WORK ITEM: Look through the records below for the line with "blue square: (124, 142) -> (190, 269), moved". Return that line and each one after it up to and including the line with "brown star: (89, 162) -> (133, 202), moved", exactly.

*** DATA SUPPLIED Section Begins ***

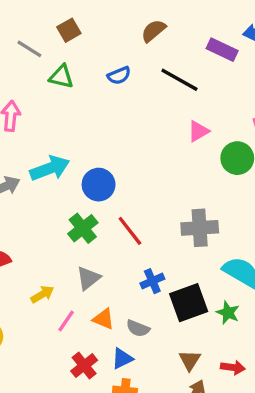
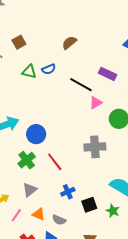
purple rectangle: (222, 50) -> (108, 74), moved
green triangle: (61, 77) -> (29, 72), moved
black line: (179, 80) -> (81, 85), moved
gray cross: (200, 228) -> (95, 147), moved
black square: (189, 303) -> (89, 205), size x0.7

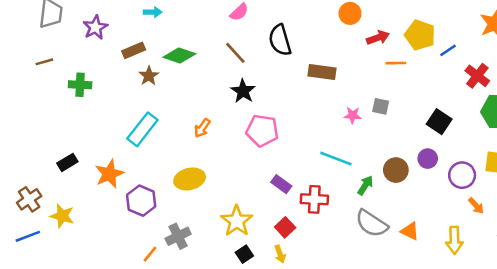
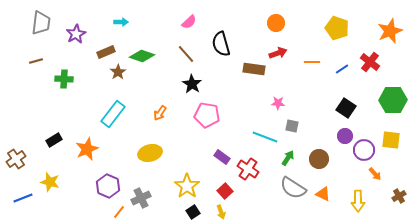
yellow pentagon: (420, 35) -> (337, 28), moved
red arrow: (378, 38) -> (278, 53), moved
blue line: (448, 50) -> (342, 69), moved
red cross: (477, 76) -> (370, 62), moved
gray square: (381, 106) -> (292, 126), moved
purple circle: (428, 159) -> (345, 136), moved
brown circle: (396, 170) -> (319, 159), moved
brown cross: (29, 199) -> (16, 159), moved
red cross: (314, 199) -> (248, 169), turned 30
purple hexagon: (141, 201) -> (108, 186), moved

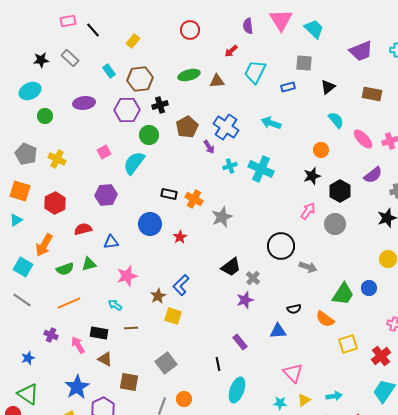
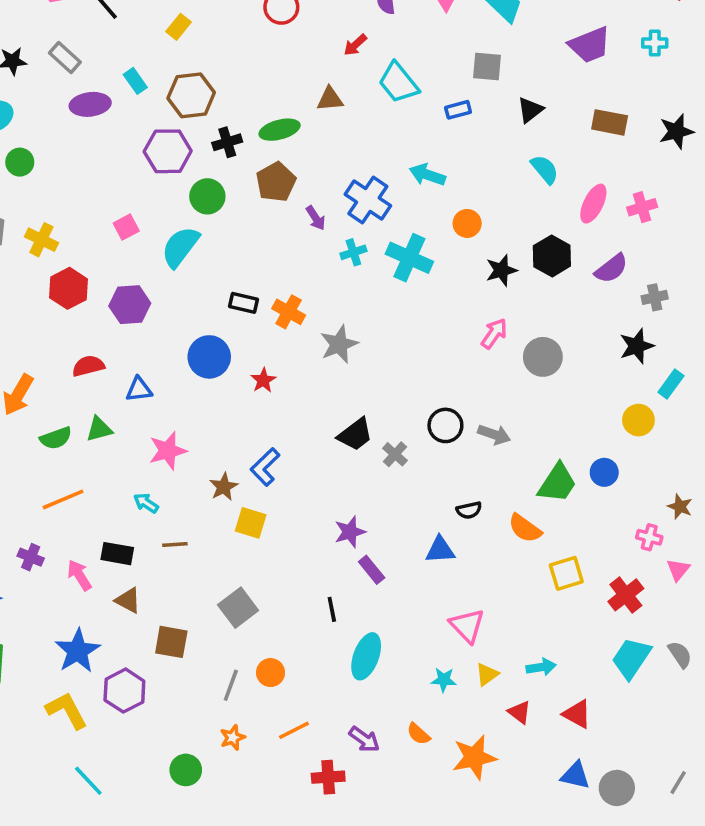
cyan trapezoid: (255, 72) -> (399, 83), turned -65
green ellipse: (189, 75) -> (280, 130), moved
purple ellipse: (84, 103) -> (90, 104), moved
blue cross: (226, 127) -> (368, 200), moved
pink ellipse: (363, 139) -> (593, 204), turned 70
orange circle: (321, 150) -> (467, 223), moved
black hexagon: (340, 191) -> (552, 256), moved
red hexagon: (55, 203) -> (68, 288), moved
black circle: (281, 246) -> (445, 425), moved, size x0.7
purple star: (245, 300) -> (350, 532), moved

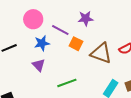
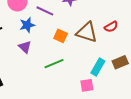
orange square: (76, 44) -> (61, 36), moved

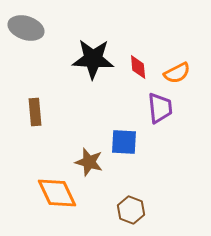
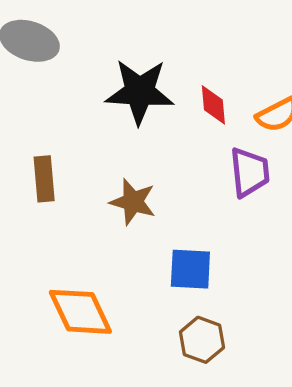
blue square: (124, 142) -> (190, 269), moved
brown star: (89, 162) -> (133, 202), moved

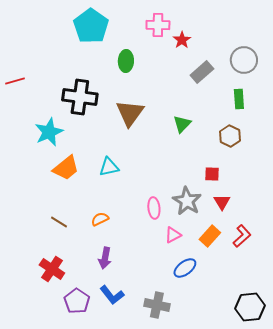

*** DATA SUPPLIED Section Ends ***
*** DATA SUPPLIED Section Begins ***

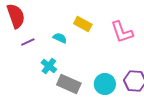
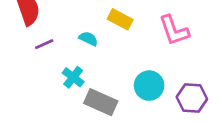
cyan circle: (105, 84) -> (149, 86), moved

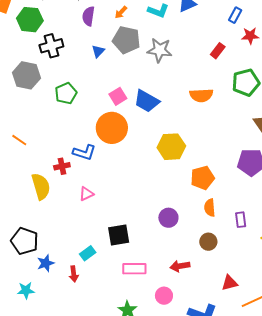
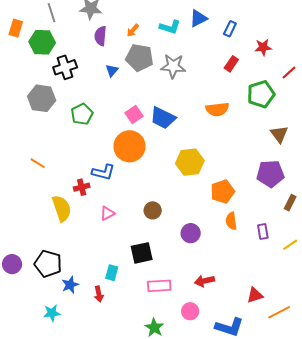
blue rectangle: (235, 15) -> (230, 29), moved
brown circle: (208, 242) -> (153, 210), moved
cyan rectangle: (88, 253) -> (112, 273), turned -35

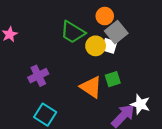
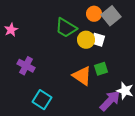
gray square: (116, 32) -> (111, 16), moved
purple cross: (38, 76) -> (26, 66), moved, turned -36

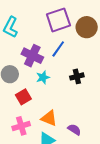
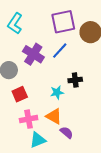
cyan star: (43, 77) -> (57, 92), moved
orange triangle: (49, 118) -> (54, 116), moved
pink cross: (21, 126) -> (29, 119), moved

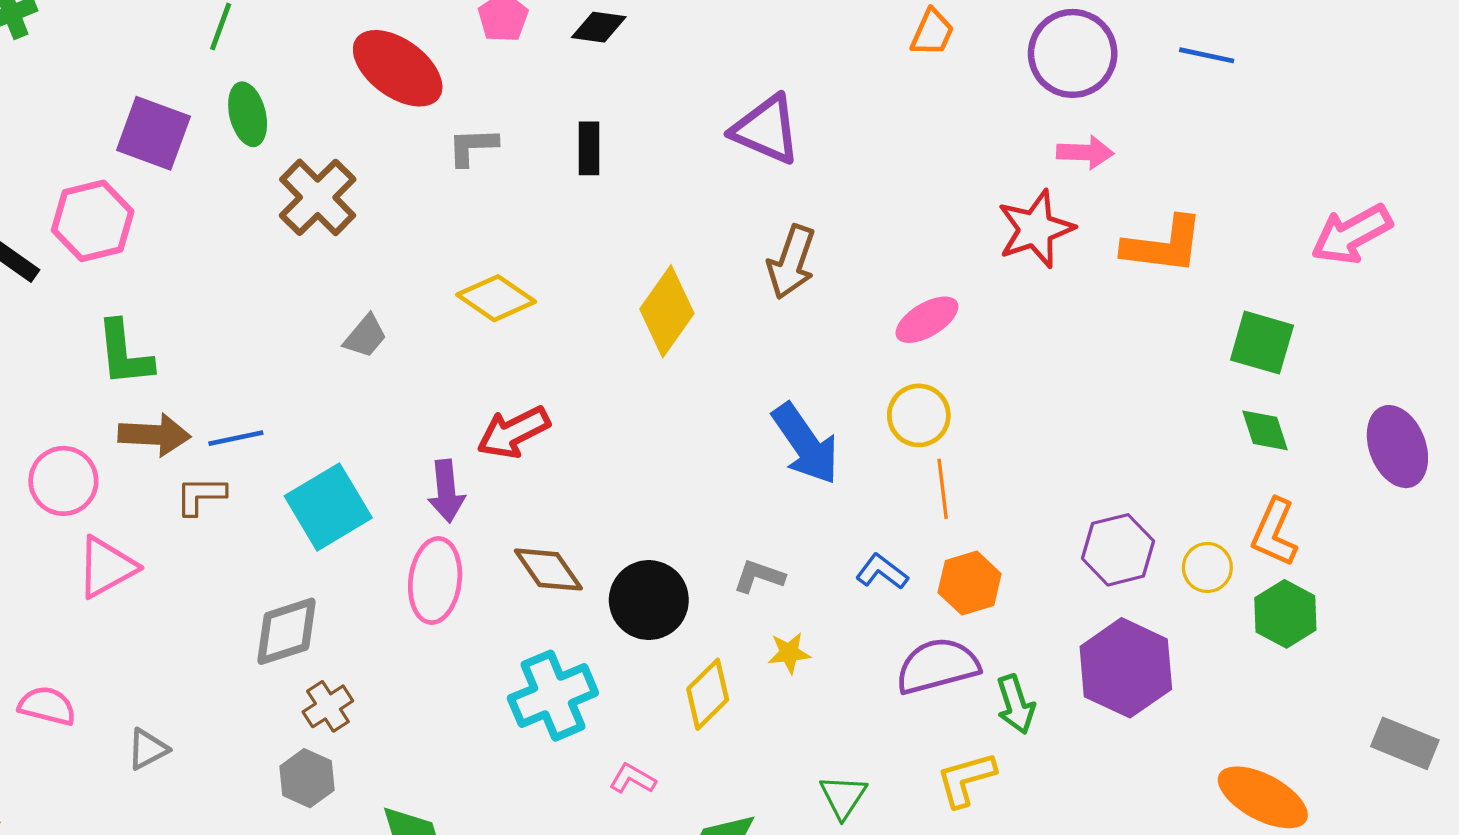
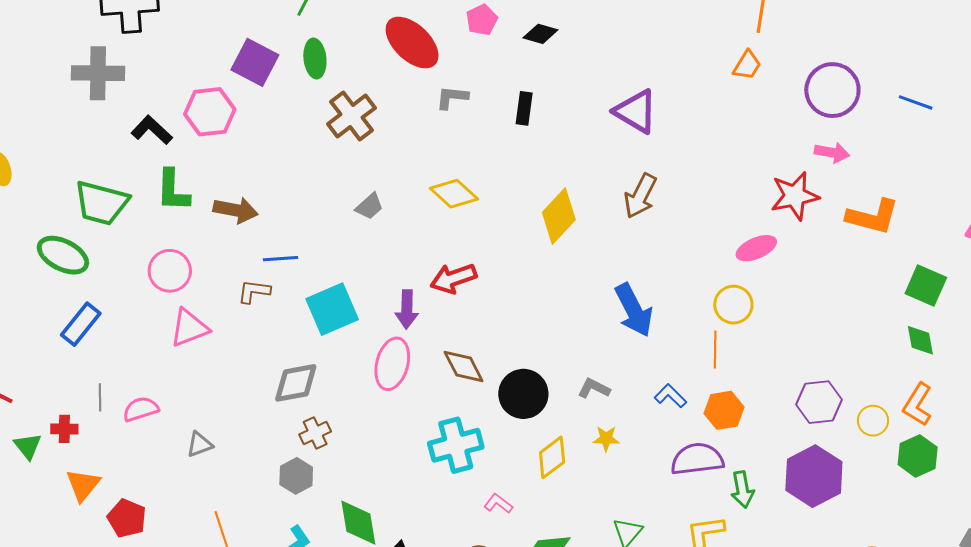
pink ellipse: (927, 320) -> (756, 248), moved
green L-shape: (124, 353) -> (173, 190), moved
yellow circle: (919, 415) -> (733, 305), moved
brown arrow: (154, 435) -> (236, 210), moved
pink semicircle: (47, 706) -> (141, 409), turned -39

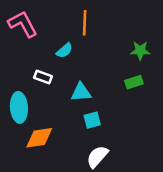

*** DATA SUPPLIED Section Ends ***
*** DATA SUPPLIED Section Begins ***

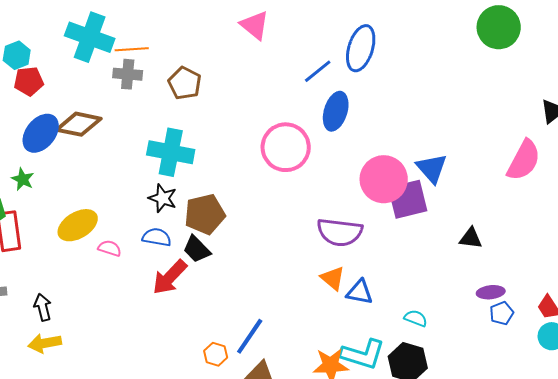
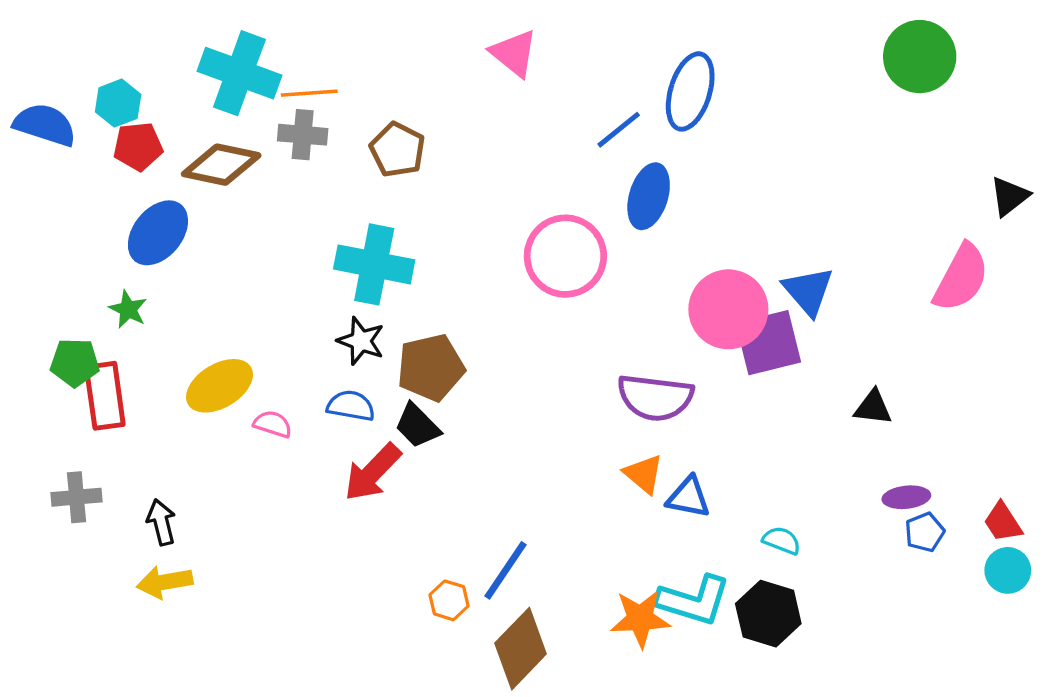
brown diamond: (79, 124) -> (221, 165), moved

*** DATA SUPPLIED Section Ends ***

ANSWER TO THIS PROBLEM:
blue square: (124, 142) -> (190, 269), moved
brown star: (89, 162) -> (133, 202), moved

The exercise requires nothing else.